About this exercise: Look through the data below, tally the lines where "purple" occurs, and write the total alone.

Exercise input Block Start

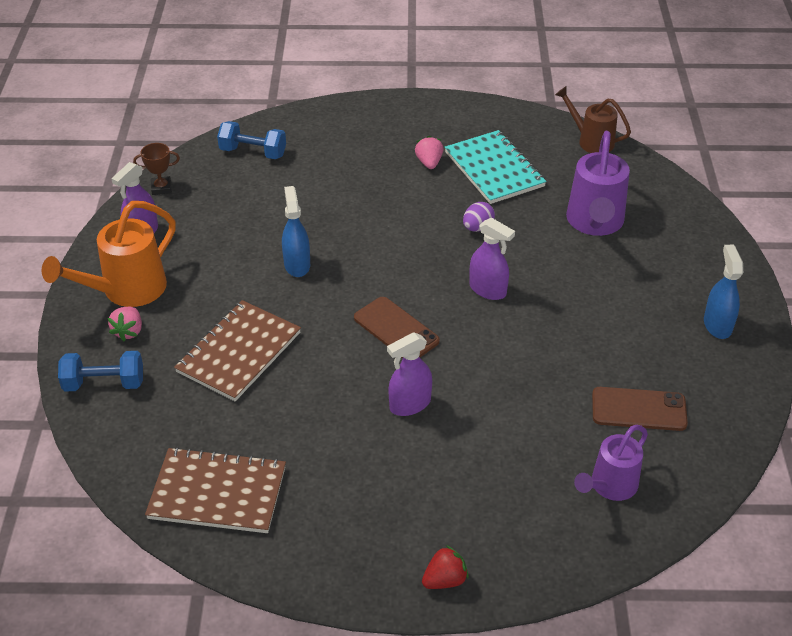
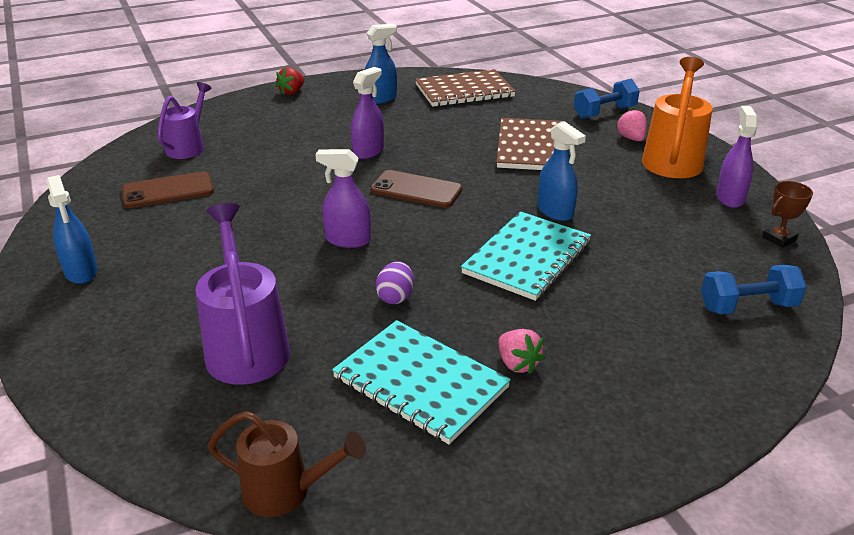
camera: 155 degrees right, 10 degrees down
(335, 513) = (381, 99): none -> blue spray bottle
(359, 230) = (527, 258): none -> turquoise notebook

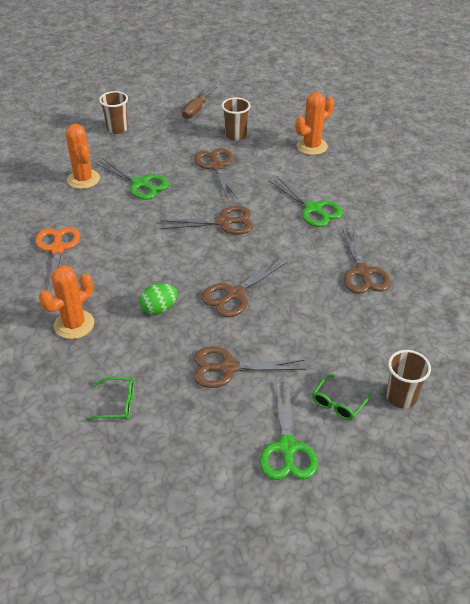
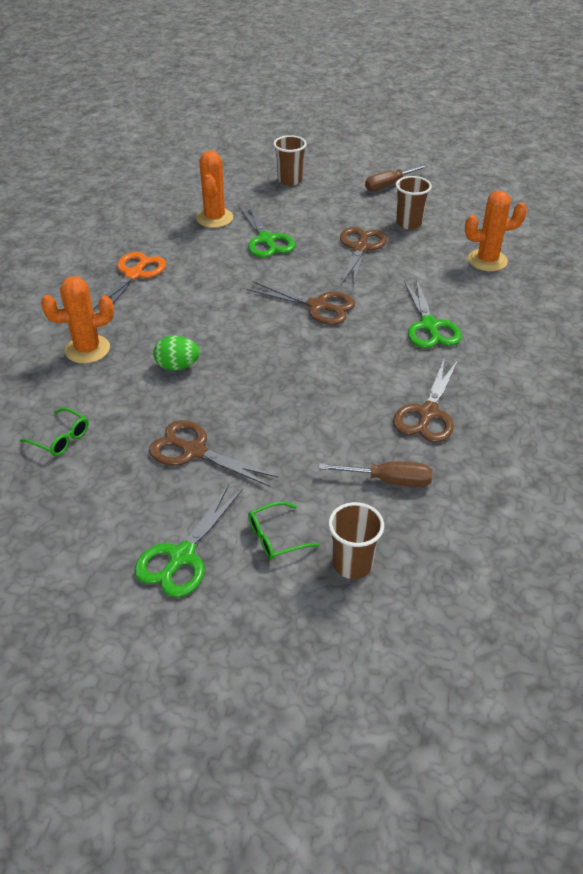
camera: 30 degrees right, 0 degrees up
(234, 294) = (265, 381): brown scissors -> none
(377, 329) = (389, 480): none -> brown screwdriver

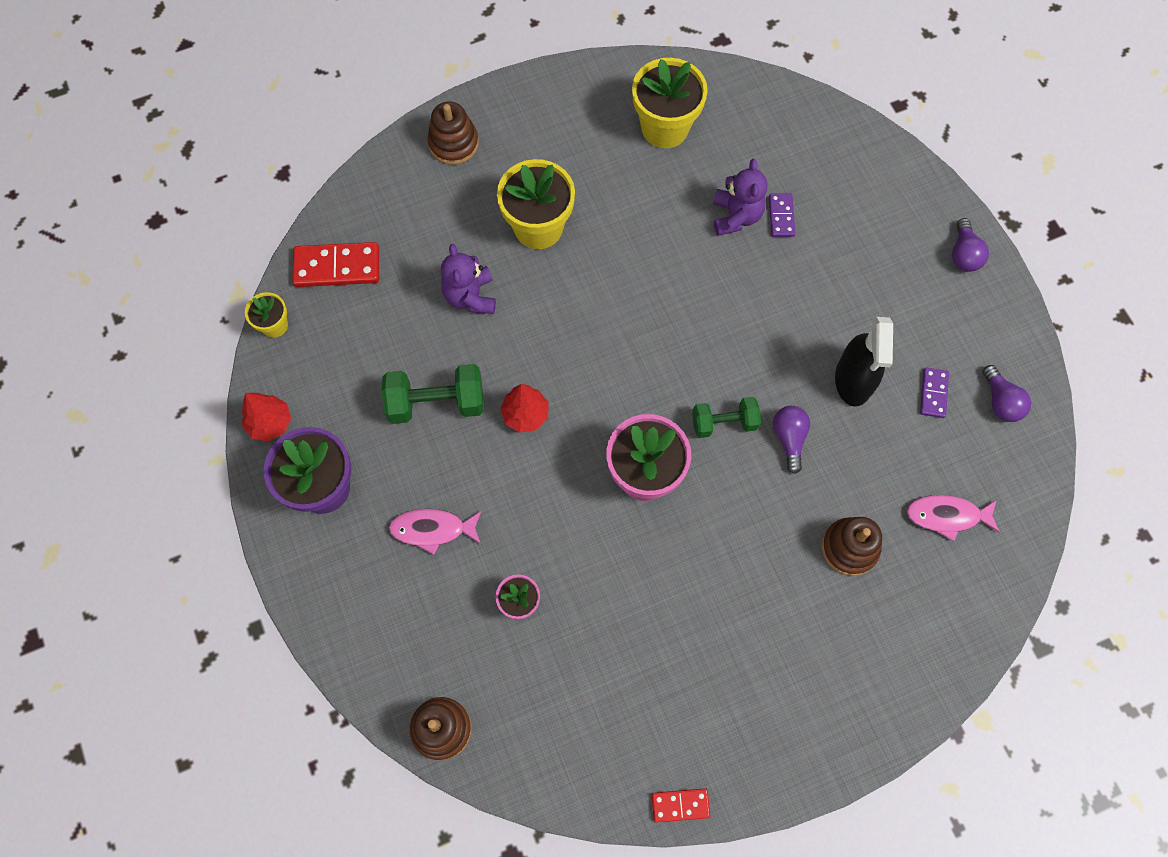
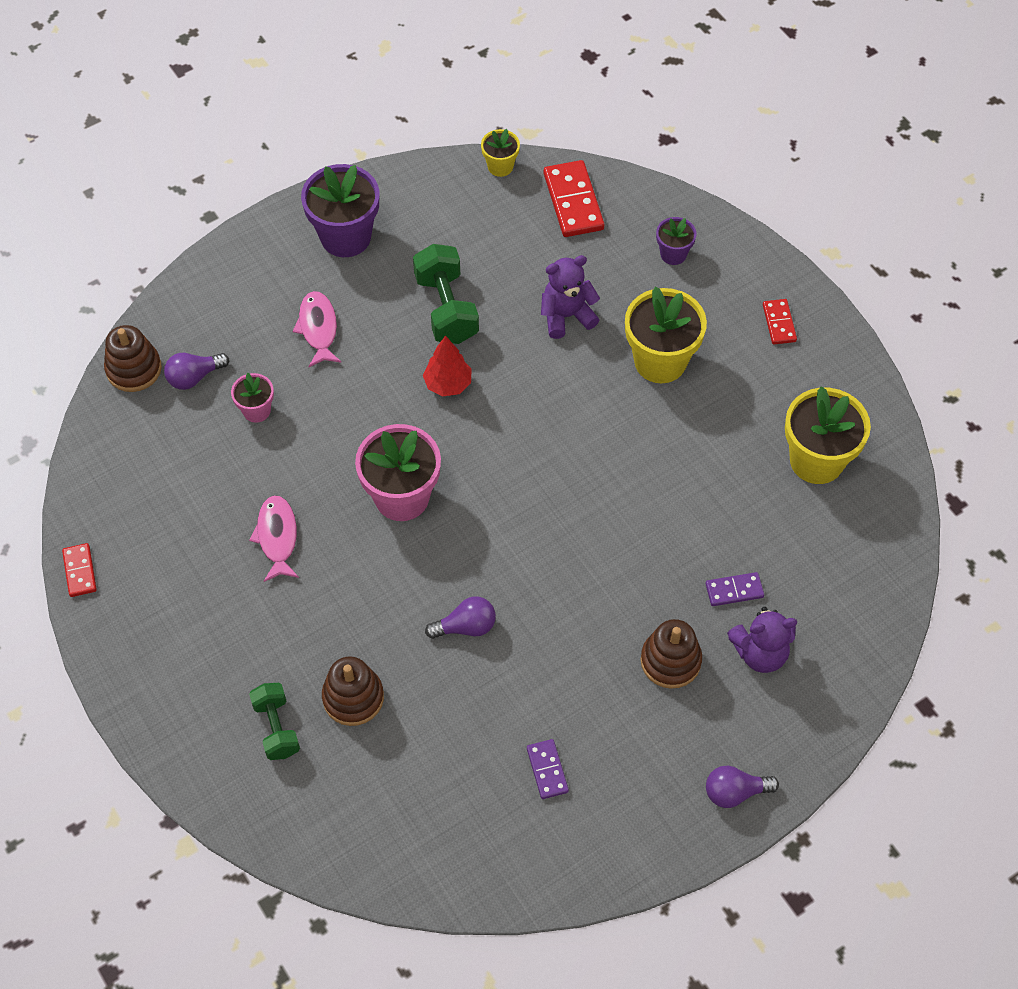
camera: 80 degrees right, 10 degrees down
(270, 423) = (401, 184): red tree -> none
(422, 193) = (673, 254): none -> purple flower pot
(453, 143) = (739, 270): brown stacking toy -> brown stacking toy (670, 661)
(518, 125) = (779, 323): none -> red domino
(724, 423) = (472, 562): green dumbbell -> green dumbbell (276, 728)
(736, 216) = (722, 544): purple teddy bear -> purple teddy bear (760, 653)
(853, 380) = (547, 684): black spray bottle -> none
(933, 393) = (547, 770): purple domino -> purple domino turned 75 degrees clockwise
(947, 516) = (404, 794): pink fish -> pink fish (277, 537)
(1000, 401) = (551, 844): purple light bulb -> purple light bulb (194, 377)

Exercise input Block End

Task solution: 4